▶ _INSTRUCTIONS TO FOLLOW_
Check which lines of the entries that follow hold "orange", then give the number of those lines and nothing more.

(Image sets with object changes)
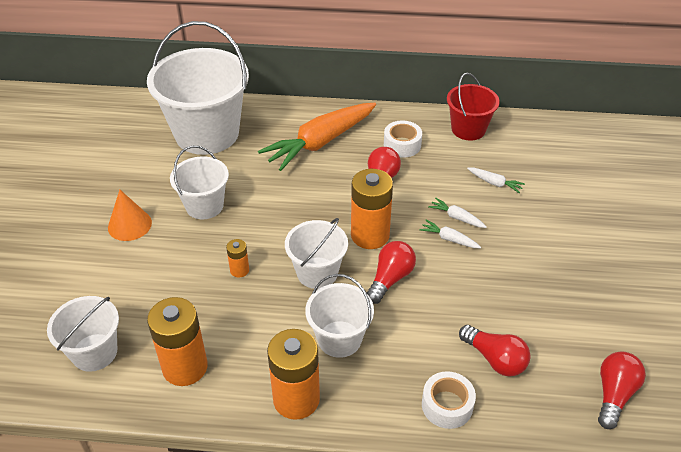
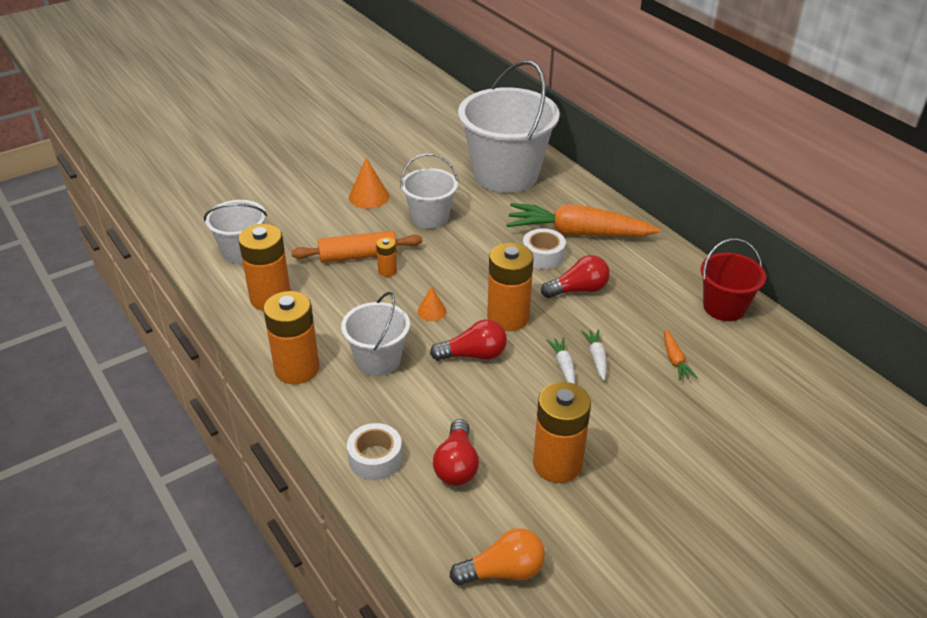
camera: 50 degrees right, 5 degrees down
(199, 277) = (358, 256): none -> orange rolling pin
(317, 273) = (431, 311): white bucket -> orange cone
(402, 145) = (642, 278): white tape -> white tape (543, 255)
(495, 183) = (675, 360): white carrot -> orange carrot
(539, 303) = (557, 464): none -> orange battery
(614, 394) = (503, 571): red light bulb -> orange light bulb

▶ _REPLY_
5